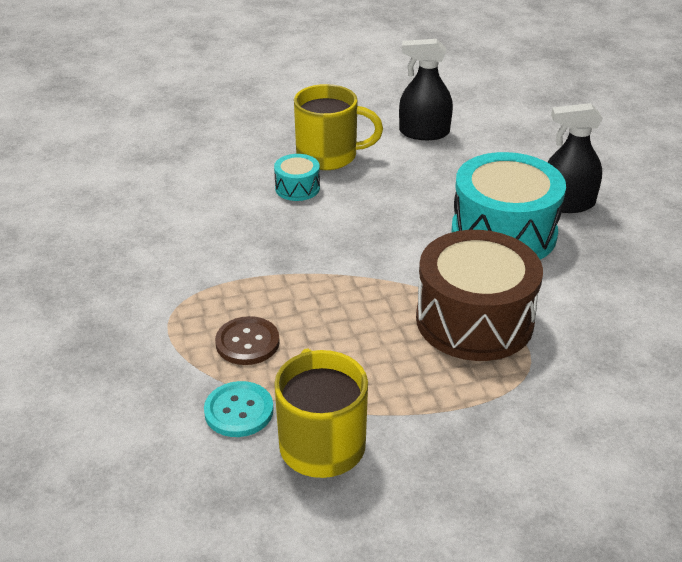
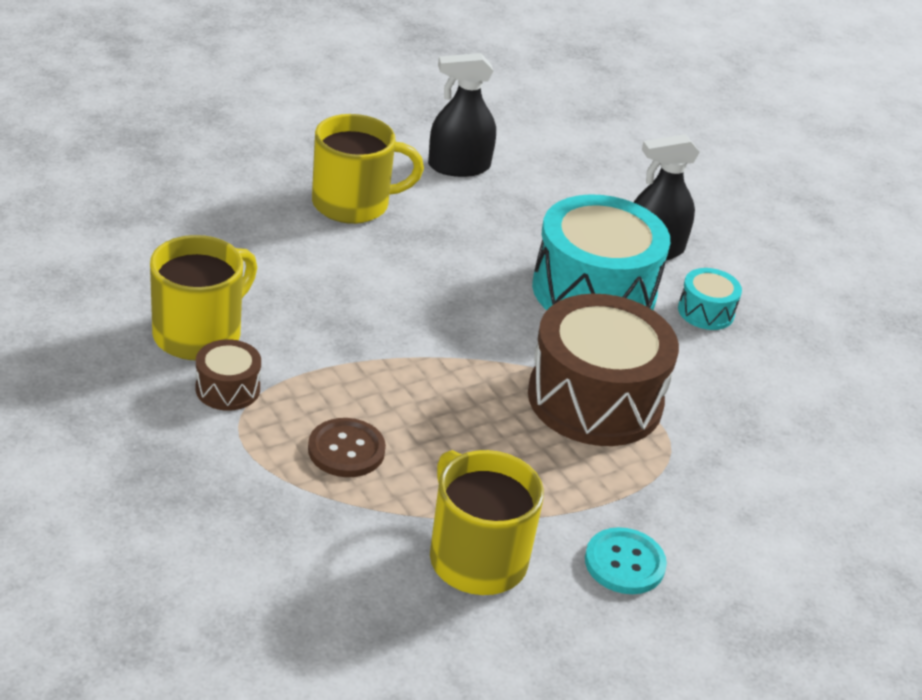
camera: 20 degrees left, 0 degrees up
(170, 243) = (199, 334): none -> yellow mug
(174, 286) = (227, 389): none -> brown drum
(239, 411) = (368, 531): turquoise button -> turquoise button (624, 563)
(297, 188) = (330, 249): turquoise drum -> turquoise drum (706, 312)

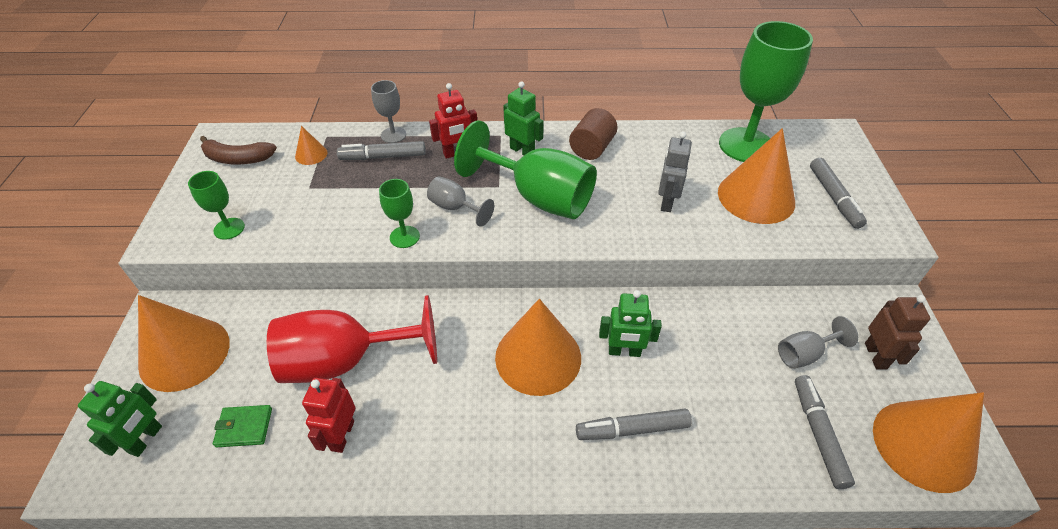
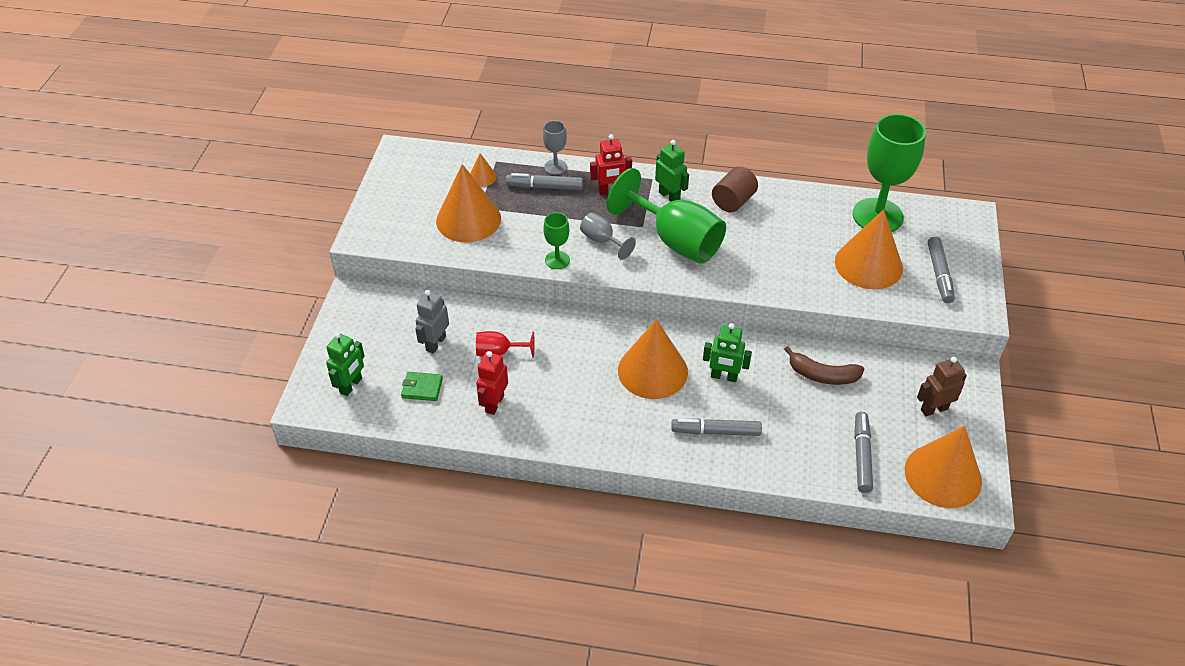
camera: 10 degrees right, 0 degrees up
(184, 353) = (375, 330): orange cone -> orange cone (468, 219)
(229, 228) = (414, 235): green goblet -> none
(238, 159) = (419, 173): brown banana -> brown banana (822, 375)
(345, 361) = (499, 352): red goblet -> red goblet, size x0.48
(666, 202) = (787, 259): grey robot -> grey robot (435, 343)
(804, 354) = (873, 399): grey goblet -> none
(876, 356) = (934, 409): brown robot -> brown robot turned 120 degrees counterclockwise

■ **What you should do**: Lines before the one containing "(804, 354) = (873, 399): grey goblet -> none" stay out; reproduce that line and all the lines after it, through the end of the listing, exactly.

■ **Task response**:
(804, 354) = (873, 399): grey goblet -> none
(876, 356) = (934, 409): brown robot -> brown robot turned 120 degrees counterclockwise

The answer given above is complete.